Requirements: Collect every line in the listing below that contains the string "italic", treating uppercase and lowercase as distinct.

------------------------------------

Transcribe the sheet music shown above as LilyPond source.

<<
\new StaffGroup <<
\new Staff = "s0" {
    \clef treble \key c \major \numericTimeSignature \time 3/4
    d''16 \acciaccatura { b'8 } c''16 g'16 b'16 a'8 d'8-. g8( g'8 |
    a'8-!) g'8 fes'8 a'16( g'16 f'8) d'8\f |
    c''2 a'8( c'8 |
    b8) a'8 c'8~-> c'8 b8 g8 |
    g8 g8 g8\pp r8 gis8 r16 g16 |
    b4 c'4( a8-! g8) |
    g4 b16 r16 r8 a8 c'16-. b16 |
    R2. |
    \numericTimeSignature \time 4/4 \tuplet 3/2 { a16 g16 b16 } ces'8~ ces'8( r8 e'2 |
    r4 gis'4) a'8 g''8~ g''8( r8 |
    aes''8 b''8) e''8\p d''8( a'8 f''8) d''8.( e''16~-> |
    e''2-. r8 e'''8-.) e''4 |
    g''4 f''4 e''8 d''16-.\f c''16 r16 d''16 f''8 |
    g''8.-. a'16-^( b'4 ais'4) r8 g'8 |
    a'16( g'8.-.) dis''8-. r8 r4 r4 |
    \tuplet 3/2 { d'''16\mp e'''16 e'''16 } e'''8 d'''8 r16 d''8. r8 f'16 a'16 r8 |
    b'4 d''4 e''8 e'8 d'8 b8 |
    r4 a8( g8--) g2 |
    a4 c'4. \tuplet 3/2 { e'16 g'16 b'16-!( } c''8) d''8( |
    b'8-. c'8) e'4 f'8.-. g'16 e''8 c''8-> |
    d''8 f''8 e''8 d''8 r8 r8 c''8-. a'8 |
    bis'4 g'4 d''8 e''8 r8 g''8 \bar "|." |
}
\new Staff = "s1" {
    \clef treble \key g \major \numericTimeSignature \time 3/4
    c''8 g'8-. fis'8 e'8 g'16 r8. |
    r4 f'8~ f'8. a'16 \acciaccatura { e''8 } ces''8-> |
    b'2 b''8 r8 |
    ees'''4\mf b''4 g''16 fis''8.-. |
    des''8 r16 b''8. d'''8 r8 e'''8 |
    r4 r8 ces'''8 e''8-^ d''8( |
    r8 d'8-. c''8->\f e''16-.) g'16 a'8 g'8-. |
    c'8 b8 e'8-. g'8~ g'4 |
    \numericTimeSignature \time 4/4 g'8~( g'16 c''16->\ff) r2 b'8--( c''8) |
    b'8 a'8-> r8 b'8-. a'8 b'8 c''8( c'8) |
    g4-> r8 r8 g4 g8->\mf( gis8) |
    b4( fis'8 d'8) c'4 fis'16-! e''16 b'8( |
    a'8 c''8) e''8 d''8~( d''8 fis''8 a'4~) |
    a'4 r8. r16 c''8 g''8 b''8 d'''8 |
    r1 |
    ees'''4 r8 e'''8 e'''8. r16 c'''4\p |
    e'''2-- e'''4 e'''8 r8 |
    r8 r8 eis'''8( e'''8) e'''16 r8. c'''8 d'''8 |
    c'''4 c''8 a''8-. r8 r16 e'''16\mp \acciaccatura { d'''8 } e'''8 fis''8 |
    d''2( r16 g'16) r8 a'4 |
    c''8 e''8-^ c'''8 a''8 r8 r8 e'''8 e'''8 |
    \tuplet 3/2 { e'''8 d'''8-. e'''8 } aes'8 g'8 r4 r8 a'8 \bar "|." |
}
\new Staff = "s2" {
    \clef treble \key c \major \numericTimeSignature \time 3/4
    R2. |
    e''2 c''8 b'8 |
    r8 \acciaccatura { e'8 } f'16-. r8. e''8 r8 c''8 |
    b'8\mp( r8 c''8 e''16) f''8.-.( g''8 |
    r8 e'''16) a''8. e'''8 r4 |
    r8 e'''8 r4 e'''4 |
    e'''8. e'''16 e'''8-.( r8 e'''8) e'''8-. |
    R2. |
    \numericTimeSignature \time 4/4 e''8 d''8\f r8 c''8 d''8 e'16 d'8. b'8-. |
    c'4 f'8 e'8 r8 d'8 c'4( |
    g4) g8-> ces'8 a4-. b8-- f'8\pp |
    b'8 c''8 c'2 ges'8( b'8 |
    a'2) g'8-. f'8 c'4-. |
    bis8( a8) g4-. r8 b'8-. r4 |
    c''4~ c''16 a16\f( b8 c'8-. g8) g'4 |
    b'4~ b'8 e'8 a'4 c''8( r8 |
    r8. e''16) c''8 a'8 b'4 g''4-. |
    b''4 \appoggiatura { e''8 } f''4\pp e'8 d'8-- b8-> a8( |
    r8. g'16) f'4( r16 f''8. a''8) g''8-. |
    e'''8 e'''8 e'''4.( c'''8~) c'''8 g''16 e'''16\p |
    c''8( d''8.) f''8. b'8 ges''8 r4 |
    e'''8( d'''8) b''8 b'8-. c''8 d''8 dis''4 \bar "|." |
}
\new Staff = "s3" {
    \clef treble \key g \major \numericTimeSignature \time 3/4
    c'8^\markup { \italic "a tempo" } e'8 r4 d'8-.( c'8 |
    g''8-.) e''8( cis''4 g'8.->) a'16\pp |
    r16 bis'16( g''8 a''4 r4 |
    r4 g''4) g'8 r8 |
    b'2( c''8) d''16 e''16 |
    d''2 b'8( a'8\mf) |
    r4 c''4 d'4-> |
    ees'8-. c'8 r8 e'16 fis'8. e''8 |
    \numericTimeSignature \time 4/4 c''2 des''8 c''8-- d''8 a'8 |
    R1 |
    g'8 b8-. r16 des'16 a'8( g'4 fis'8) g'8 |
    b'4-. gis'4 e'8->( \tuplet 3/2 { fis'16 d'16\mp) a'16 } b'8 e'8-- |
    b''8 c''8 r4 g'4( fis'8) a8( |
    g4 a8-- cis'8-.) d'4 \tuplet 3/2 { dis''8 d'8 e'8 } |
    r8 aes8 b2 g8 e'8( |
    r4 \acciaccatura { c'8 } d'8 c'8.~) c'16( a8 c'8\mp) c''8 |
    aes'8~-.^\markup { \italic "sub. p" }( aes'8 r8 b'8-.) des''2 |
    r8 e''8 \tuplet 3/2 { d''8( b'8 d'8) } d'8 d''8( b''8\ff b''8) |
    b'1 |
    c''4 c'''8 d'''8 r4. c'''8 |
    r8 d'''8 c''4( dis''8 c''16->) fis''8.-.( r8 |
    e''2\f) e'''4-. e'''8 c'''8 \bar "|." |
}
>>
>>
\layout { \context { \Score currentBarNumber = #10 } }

------------------------------------

The response:
    c'8^\markup { \italic "a tempo" } e'8 r4 d'8-.( c'8 |
    aes'8~-.^\markup { \italic "sub. p" }( aes'8 r8 b'8-.) des''2 |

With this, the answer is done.